WHAT THE TASK REQUIRES. What lines of the data below hold the string "none"? Copy each one out.

Content revision data
-- Opening Marker --

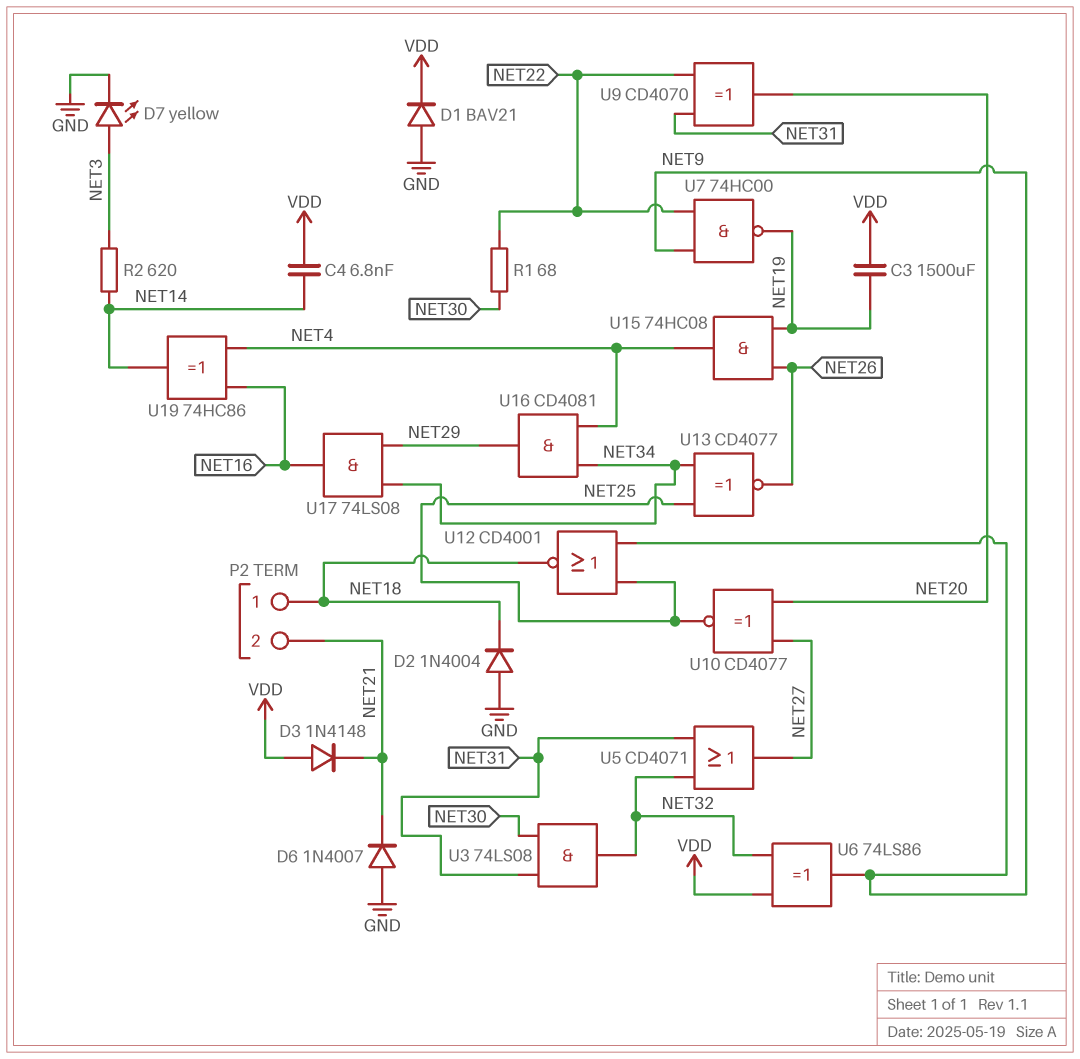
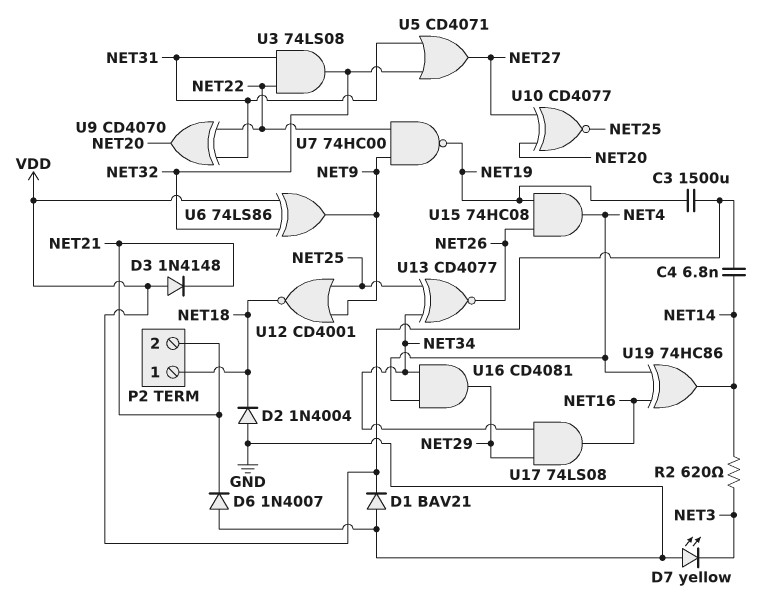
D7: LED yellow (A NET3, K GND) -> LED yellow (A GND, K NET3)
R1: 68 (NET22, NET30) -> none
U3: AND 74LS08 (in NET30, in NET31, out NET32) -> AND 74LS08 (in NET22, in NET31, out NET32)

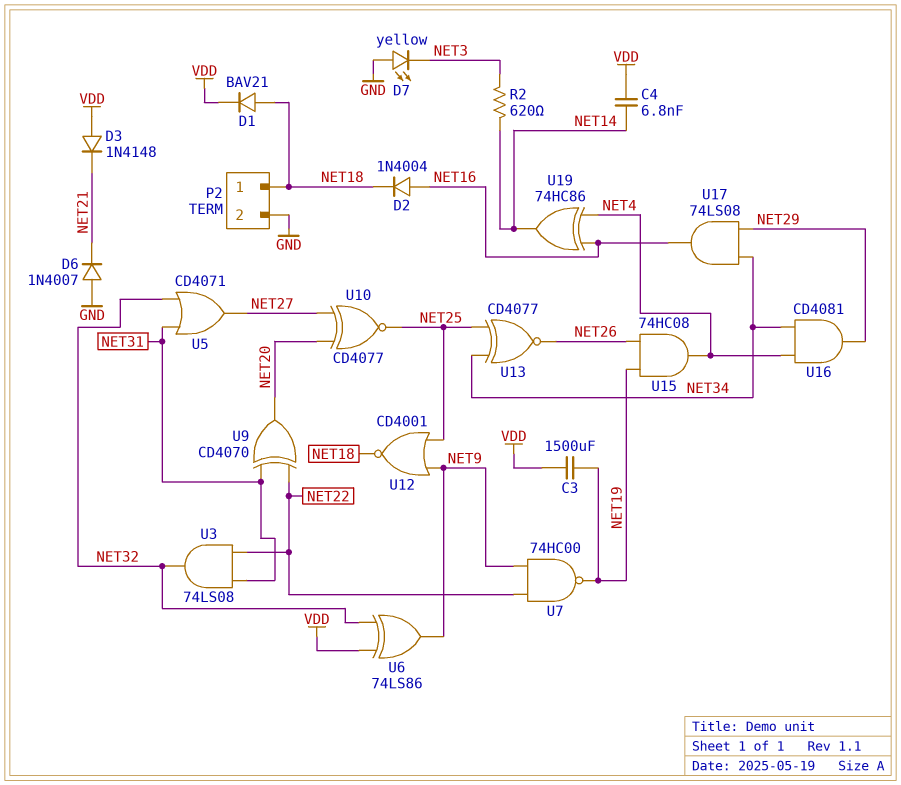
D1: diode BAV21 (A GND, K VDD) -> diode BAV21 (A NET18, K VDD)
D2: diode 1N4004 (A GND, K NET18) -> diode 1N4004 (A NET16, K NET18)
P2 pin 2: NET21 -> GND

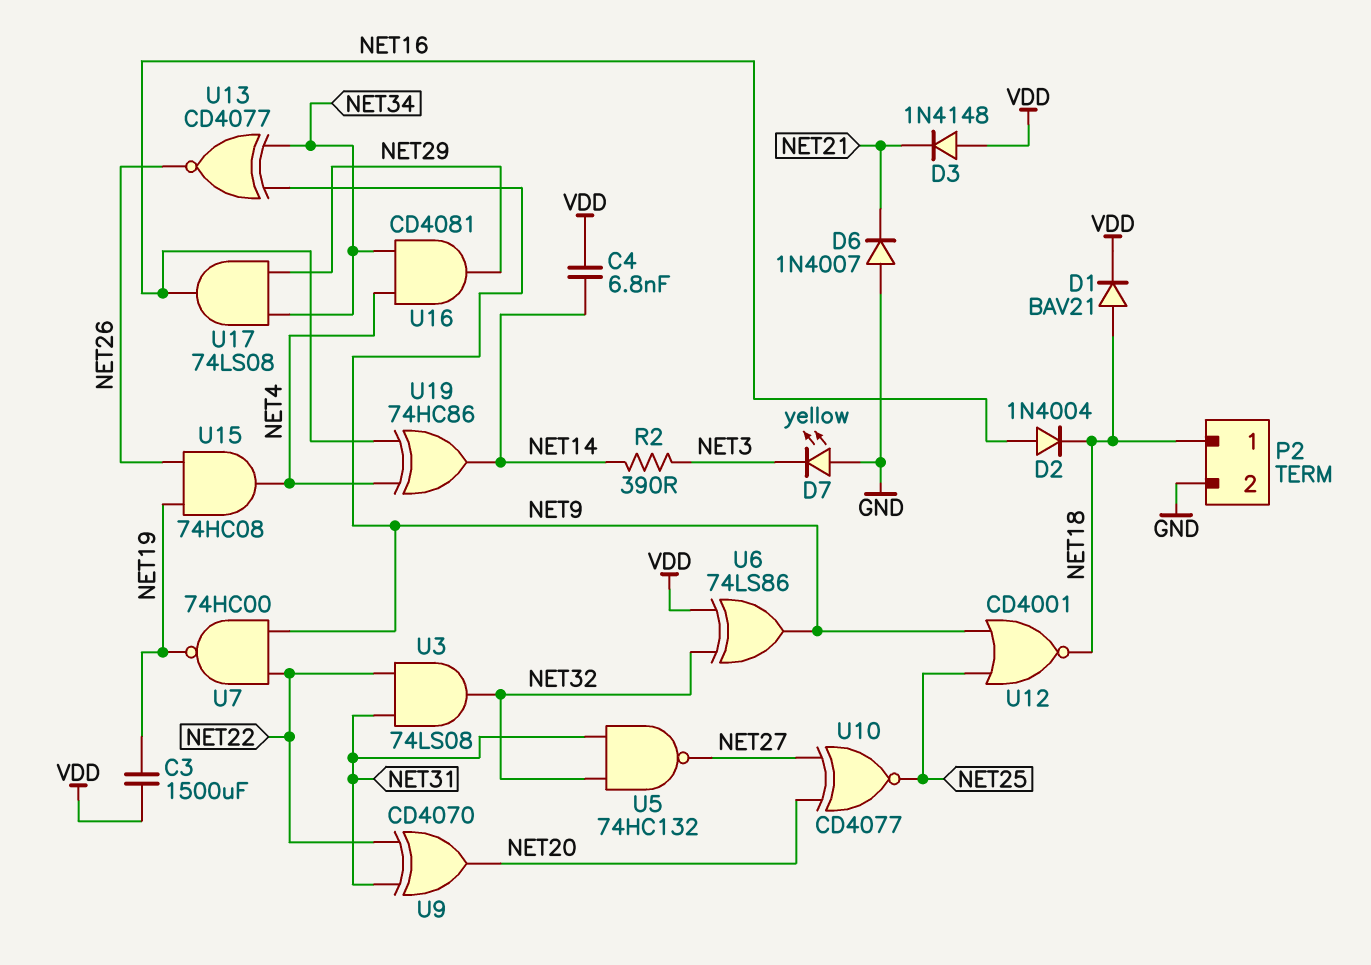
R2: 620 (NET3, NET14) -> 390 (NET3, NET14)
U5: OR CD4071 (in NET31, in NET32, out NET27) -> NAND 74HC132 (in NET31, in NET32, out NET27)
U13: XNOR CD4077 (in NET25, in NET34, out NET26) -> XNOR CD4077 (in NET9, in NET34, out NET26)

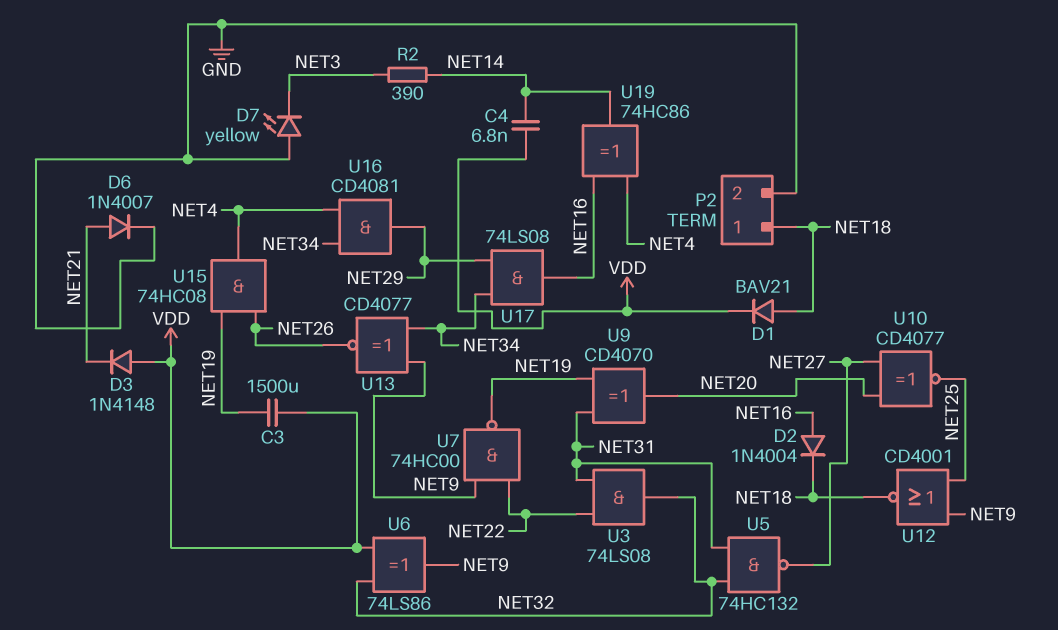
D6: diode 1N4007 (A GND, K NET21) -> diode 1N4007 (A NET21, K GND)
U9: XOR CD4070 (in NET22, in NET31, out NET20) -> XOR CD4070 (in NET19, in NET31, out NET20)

-- Closing Marker --
-- Opening Marker --

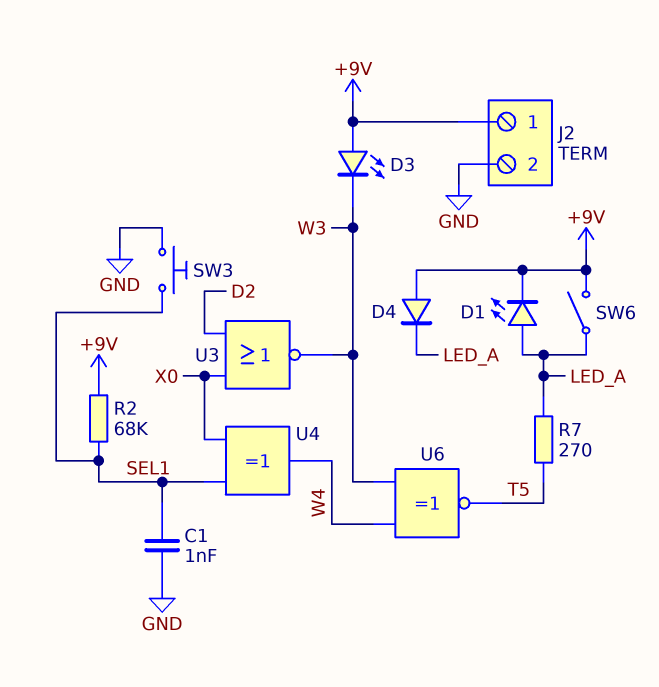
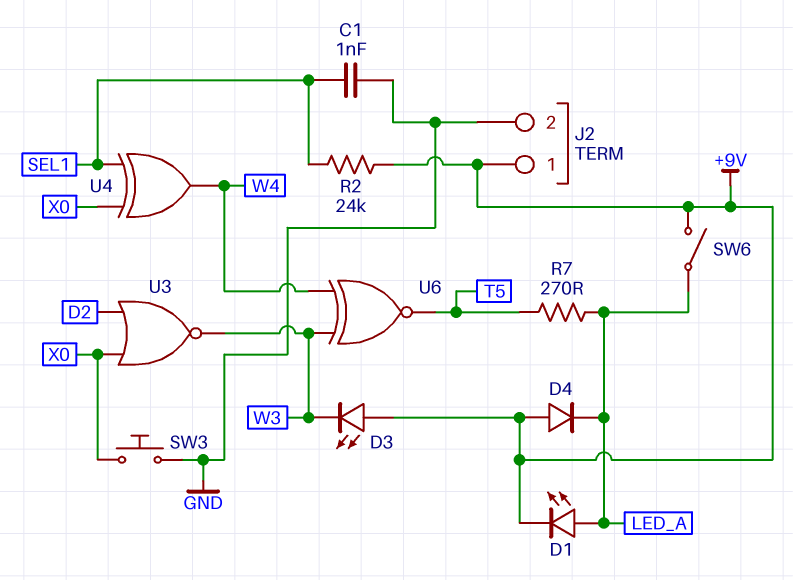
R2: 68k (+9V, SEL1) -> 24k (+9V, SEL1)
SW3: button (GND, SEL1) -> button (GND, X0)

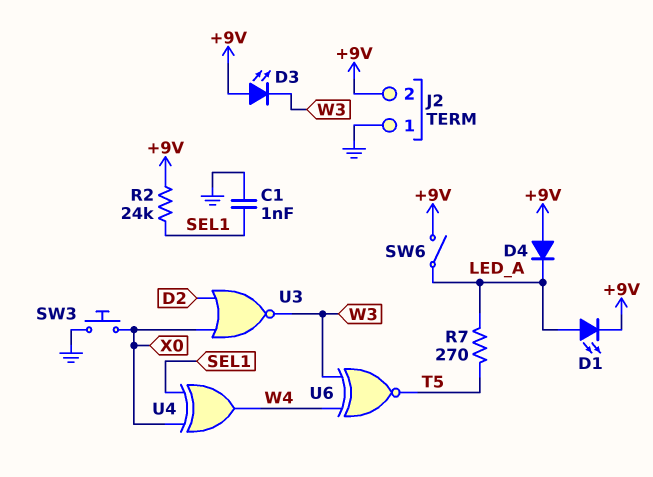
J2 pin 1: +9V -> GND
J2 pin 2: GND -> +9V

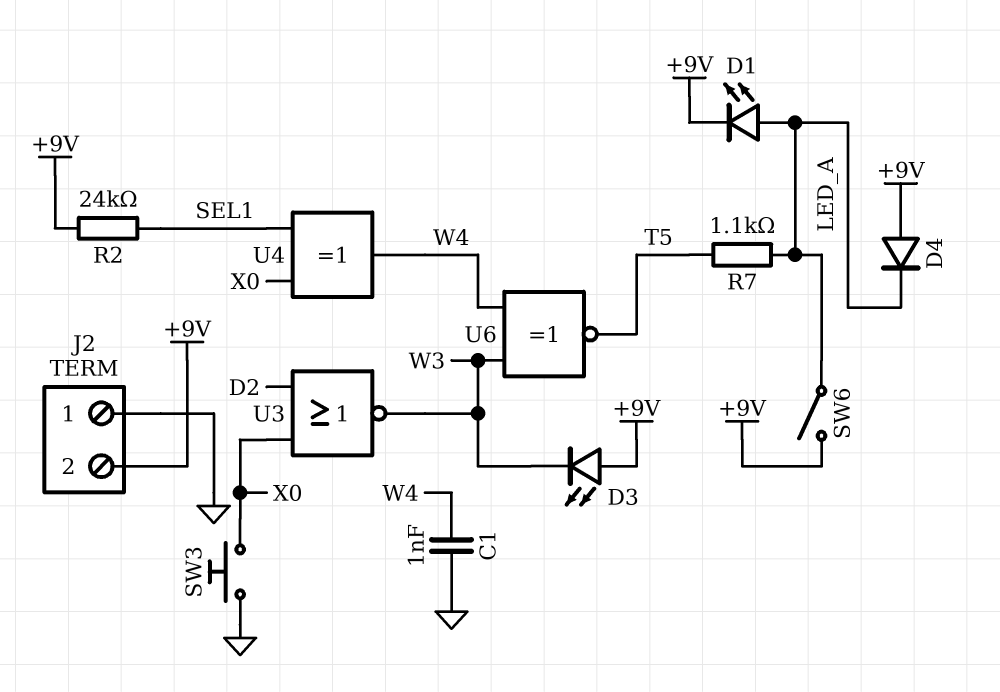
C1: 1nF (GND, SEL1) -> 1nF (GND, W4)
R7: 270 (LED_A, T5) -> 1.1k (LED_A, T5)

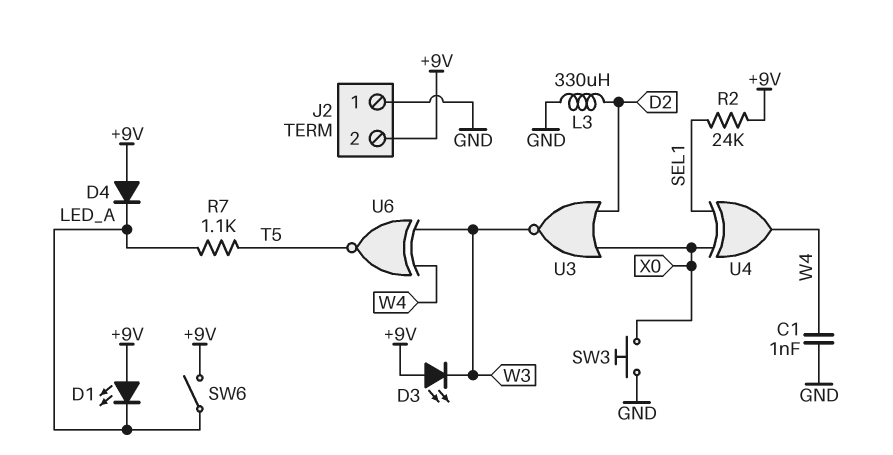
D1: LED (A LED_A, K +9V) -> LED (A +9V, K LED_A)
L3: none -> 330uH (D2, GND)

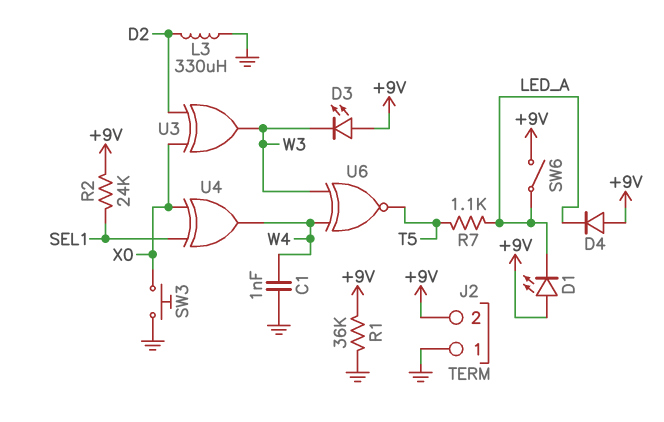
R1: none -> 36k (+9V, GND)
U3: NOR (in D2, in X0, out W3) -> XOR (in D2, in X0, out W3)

-- Closing Marker --
-- Opening Marker --

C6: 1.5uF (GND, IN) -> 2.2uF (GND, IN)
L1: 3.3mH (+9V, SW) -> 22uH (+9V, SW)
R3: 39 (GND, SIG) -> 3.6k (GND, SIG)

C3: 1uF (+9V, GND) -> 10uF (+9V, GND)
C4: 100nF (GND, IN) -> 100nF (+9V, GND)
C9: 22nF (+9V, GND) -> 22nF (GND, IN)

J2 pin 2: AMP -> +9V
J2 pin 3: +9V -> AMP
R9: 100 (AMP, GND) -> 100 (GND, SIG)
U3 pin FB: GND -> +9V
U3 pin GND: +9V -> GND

-- Closing Marker --

ANSWER TO THIS EXERCISE.
R1: 68 (NET22, NET30) -> none
L3: none -> 330uH (D2, GND)
R1: none -> 36k (+9V, GND)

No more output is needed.